** Opening Task material block **

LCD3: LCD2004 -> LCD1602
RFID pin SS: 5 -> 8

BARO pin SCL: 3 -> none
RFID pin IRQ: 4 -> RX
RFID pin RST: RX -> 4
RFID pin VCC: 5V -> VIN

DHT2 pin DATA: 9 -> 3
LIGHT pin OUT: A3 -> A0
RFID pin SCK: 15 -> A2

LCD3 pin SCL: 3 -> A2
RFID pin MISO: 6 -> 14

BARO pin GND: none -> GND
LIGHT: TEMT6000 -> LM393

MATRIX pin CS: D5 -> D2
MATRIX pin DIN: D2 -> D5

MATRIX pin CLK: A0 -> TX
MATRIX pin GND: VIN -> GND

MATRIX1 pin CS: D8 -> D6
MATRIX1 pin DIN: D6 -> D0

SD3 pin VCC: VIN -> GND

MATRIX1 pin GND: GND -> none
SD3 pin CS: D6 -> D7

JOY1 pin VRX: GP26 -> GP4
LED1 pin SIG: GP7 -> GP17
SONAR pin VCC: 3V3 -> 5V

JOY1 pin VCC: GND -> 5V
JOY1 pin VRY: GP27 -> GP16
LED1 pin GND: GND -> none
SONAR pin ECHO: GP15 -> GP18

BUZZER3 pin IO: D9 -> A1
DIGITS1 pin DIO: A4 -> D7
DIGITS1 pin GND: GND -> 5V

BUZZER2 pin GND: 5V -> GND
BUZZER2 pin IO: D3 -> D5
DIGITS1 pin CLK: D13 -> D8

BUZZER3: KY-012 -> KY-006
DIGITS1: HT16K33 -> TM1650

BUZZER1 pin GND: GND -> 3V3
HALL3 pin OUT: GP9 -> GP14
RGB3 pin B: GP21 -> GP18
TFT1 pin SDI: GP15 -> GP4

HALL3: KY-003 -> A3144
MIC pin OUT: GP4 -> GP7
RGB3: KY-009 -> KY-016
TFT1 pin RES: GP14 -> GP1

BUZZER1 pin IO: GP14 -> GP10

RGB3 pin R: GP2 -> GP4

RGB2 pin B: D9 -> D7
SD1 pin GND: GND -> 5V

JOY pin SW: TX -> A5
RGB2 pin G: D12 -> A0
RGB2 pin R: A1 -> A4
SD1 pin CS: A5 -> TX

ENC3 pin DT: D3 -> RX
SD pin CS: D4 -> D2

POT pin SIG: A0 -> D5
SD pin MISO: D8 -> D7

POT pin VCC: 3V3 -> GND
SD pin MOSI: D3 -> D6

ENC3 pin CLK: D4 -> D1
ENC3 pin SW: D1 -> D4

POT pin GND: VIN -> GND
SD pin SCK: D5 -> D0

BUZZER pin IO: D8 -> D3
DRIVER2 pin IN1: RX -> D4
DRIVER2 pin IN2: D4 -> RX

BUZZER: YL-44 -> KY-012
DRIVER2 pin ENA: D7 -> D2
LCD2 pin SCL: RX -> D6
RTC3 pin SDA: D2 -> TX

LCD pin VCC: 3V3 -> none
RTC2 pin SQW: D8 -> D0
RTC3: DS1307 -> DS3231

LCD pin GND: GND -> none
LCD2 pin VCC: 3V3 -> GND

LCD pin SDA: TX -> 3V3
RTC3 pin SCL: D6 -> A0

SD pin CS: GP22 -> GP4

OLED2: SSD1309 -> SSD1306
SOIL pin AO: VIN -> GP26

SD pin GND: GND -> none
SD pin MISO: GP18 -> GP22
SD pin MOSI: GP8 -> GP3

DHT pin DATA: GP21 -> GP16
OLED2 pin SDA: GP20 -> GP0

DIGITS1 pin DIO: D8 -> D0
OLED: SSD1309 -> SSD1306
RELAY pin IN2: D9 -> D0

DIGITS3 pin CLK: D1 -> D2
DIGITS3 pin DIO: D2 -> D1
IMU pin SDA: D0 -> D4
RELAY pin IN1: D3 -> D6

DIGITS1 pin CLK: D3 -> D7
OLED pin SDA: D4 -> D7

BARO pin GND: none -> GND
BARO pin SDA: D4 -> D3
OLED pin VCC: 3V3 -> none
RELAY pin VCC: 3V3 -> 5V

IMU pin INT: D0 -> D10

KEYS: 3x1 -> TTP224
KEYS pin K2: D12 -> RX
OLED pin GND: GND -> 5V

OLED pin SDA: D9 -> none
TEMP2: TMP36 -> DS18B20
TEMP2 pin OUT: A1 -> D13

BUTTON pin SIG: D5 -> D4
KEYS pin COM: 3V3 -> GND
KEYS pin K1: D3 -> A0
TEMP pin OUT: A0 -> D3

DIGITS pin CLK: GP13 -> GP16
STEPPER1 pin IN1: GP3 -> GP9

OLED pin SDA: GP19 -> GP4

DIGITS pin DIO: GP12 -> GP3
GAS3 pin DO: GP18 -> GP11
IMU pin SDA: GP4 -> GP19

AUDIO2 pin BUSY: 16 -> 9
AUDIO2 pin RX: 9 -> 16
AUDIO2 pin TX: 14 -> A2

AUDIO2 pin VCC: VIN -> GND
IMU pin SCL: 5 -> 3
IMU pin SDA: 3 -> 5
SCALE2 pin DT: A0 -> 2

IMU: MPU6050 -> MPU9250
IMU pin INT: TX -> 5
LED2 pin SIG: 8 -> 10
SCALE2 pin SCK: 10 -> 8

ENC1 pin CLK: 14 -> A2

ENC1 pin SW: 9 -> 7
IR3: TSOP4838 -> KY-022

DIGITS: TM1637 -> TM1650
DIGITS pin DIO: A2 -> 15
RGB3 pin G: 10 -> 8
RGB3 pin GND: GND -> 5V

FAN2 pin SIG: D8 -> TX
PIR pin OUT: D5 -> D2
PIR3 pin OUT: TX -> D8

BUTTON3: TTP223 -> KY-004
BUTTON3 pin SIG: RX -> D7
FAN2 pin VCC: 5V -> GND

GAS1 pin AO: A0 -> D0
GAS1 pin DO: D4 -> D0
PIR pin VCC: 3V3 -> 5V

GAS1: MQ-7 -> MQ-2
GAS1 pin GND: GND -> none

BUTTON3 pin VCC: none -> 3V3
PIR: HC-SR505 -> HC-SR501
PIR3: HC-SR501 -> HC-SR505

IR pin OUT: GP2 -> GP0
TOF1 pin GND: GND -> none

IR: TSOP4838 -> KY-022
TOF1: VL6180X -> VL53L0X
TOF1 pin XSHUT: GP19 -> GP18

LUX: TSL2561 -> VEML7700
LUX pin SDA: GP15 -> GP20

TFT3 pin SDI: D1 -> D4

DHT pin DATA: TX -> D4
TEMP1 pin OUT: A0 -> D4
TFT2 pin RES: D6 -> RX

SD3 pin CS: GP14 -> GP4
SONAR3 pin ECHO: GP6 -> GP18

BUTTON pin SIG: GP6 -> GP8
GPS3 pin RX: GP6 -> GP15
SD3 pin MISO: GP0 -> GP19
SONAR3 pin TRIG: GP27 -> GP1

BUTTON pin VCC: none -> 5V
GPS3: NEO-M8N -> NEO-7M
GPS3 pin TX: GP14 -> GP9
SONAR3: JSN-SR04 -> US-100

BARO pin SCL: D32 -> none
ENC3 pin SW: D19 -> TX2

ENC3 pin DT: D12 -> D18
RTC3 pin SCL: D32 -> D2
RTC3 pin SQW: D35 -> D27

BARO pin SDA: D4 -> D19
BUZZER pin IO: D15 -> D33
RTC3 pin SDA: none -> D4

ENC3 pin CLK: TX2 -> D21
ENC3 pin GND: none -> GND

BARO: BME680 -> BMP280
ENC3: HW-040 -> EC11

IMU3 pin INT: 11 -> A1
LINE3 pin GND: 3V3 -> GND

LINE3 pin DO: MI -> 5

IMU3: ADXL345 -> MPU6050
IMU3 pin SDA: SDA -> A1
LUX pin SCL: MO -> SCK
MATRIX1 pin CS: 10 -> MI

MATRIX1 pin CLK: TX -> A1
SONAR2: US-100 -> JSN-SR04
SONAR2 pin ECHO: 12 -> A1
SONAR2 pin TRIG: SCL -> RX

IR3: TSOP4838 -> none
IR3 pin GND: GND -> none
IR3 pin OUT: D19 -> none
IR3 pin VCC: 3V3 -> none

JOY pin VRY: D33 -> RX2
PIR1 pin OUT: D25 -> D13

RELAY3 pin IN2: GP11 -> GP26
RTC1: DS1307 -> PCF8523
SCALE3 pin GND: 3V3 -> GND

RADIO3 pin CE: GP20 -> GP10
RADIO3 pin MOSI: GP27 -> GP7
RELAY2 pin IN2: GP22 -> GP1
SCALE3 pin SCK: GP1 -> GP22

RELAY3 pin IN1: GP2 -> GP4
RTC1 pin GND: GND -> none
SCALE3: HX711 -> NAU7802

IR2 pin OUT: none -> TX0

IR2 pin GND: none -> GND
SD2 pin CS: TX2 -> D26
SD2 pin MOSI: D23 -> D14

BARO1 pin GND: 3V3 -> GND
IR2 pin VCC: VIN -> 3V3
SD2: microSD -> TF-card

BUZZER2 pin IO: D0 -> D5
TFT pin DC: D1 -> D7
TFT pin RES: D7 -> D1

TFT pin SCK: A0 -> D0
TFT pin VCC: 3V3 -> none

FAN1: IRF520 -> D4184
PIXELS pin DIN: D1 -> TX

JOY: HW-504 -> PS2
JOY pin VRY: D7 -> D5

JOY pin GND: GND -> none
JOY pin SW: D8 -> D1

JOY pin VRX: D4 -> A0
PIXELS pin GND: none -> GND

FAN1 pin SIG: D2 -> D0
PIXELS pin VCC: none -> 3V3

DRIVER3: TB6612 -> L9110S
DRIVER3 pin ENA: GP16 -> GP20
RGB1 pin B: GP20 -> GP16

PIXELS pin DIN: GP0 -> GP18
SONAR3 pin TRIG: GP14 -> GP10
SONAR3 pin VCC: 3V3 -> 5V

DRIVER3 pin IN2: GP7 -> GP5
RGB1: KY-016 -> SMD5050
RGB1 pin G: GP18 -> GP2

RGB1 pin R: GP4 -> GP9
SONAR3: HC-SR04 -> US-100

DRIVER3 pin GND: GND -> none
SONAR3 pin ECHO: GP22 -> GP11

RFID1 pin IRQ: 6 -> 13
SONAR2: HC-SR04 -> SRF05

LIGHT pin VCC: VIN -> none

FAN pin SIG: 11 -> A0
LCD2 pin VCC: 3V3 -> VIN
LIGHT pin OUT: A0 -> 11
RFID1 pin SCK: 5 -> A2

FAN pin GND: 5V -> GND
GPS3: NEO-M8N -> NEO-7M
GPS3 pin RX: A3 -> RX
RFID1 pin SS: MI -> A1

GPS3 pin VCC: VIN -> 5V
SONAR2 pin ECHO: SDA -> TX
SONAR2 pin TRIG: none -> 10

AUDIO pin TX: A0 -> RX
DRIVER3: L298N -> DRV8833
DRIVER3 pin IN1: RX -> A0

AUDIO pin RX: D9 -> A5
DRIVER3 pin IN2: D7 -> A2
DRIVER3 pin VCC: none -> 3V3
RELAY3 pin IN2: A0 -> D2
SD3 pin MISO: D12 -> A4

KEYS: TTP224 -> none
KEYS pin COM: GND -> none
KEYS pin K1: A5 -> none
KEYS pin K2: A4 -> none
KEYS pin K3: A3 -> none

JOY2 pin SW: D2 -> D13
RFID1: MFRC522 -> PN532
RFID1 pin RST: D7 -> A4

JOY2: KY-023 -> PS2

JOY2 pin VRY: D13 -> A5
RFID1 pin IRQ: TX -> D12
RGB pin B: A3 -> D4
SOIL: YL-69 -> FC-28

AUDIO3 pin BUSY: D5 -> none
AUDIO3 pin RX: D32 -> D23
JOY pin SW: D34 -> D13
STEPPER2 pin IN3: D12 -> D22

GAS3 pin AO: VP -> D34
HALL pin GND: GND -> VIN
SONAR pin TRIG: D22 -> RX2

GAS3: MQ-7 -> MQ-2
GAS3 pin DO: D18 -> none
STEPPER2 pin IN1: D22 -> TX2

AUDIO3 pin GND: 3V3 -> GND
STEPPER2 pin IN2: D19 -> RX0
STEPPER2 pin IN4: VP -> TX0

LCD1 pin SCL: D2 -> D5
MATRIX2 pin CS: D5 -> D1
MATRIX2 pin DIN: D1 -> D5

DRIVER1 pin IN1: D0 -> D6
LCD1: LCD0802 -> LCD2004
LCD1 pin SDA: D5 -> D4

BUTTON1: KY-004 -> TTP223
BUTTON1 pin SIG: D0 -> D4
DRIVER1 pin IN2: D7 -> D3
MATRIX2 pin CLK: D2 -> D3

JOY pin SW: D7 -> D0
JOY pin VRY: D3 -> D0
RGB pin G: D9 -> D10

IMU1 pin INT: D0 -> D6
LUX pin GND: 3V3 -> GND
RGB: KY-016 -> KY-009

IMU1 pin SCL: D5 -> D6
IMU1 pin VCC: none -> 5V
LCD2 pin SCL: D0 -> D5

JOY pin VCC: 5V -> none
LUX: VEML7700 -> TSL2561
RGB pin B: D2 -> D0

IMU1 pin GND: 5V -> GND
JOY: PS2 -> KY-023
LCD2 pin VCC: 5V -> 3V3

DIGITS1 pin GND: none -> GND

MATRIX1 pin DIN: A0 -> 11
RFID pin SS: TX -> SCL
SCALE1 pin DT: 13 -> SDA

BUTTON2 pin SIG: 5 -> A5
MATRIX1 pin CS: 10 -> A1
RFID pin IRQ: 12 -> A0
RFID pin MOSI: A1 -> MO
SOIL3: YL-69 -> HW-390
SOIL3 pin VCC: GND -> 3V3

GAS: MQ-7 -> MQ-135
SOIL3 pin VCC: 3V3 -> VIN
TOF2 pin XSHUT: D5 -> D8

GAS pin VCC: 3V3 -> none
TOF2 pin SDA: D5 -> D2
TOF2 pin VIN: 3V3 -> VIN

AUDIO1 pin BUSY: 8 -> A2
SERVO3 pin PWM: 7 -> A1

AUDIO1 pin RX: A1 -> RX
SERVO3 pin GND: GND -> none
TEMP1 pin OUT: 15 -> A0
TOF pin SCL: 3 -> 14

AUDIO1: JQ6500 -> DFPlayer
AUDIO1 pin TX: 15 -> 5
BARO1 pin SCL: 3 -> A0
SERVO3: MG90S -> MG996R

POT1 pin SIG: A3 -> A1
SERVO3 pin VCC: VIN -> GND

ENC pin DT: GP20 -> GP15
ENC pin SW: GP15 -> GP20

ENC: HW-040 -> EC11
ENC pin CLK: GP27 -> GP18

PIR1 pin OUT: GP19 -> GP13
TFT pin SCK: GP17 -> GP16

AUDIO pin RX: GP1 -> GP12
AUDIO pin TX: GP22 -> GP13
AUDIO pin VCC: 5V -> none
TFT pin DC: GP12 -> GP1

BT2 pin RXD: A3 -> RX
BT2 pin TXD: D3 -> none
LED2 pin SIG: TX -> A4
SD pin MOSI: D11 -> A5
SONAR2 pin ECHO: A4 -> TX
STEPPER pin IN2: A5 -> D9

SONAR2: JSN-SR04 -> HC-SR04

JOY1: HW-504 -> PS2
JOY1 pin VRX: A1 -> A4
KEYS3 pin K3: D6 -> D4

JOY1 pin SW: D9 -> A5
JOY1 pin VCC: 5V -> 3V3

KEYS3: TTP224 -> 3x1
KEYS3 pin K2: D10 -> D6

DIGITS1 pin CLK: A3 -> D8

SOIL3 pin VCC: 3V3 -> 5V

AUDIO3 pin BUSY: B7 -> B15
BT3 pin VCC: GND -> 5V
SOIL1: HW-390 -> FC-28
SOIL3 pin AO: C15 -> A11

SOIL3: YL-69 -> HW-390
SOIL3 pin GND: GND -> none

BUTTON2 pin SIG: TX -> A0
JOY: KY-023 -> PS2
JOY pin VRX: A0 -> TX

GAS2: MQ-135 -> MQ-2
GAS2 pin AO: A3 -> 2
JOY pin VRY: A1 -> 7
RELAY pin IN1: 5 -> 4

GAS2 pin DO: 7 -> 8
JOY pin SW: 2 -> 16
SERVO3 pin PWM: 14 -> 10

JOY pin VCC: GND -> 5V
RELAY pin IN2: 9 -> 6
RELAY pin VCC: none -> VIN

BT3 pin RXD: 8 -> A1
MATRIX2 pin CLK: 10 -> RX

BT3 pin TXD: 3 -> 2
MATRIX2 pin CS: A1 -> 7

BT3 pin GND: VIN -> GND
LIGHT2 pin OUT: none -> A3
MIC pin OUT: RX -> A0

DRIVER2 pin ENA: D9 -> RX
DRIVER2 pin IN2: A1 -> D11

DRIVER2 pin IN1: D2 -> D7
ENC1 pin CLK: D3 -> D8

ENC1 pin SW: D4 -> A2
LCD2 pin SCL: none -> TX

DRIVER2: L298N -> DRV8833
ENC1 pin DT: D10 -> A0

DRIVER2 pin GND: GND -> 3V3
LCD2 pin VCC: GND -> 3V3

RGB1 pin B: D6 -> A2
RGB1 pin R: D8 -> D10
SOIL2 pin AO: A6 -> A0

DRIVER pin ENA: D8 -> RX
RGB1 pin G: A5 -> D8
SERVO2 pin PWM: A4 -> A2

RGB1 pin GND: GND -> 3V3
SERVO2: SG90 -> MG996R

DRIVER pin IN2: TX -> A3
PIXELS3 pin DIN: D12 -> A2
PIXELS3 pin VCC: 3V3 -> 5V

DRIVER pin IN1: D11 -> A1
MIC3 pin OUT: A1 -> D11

** Closing Task material block **

▶ About this exercise: Using the records above, copy word for word the line with "FAN2 pin VCC: 5V -> GND", the line with "TOF1: VL6180X -> VL53L0X", and every line between them.

▶ Result:
FAN2 pin VCC: 5V -> GND

GAS1 pin AO: A0 -> D0
GAS1 pin DO: D4 -> D0
PIR pin VCC: 3V3 -> 5V

GAS1: MQ-7 -> MQ-2
GAS1 pin GND: GND -> none

BUTTON3 pin VCC: none -> 3V3
PIR: HC-SR505 -> HC-SR501
PIR3: HC-SR501 -> HC-SR505

IR pin OUT: GP2 -> GP0
TOF1 pin GND: GND -> none

IR: TSOP4838 -> KY-022
TOF1: VL6180X -> VL53L0X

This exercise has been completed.